··· Entries provided

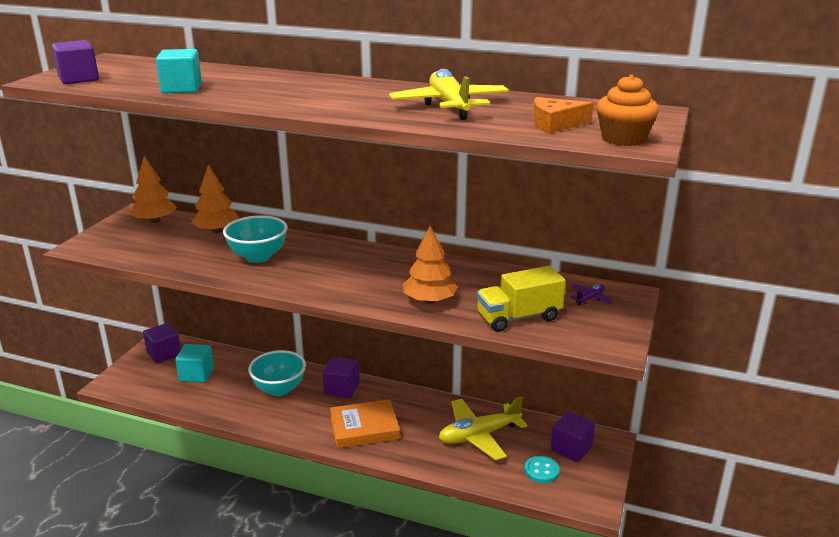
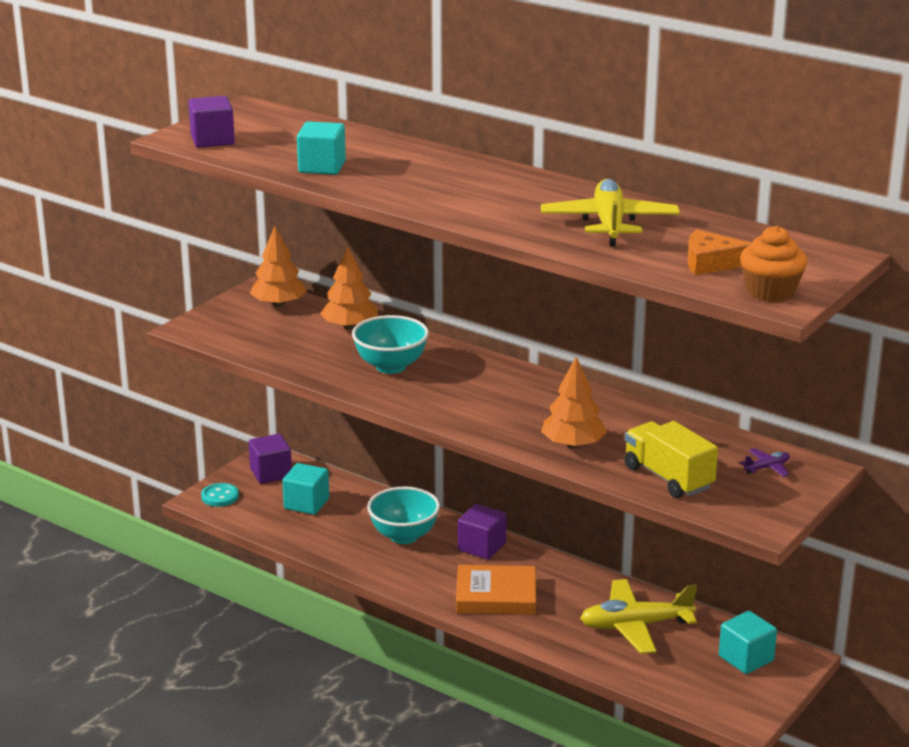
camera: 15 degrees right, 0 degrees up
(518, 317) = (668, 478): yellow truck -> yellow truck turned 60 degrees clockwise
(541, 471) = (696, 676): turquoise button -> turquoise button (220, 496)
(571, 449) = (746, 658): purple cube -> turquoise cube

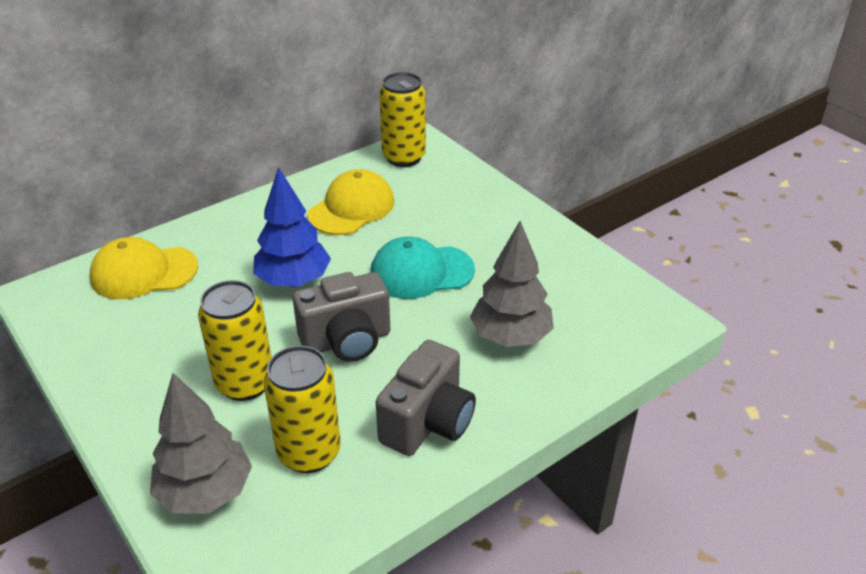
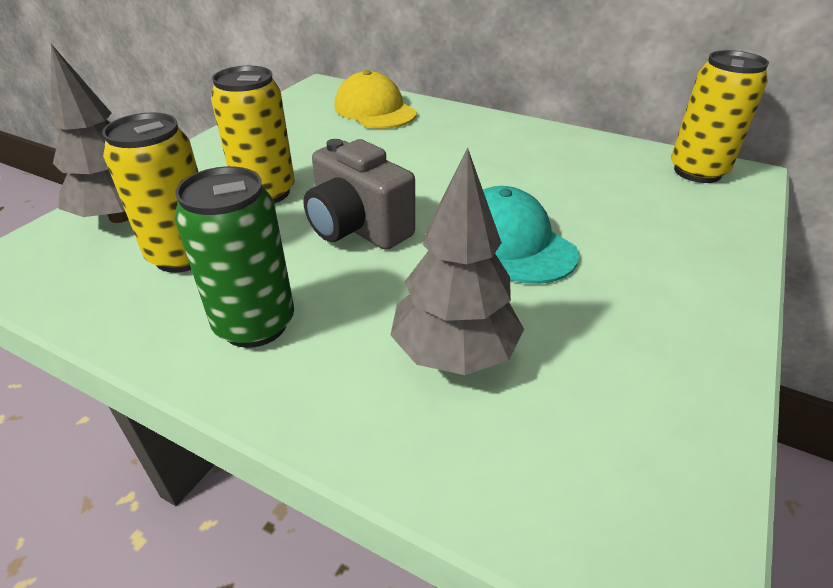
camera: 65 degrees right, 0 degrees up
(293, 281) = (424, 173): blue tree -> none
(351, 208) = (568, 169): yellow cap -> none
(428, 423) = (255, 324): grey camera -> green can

······

About this exercise: Transcribe the listing above verbatim. Omit the pictures.

Answer section:
camera: 15 degrees right, 0 degrees up
(518, 317) = (668, 478): yellow truck -> yellow truck turned 60 degrees clockwise
(541, 471) = (696, 676): turquoise button -> turquoise button (220, 496)
(571, 449) = (746, 658): purple cube -> turquoise cube

camera: 65 degrees right, 0 degrees up
(293, 281) = (424, 173): blue tree -> none
(351, 208) = (568, 169): yellow cap -> none
(428, 423) = (255, 324): grey camera -> green can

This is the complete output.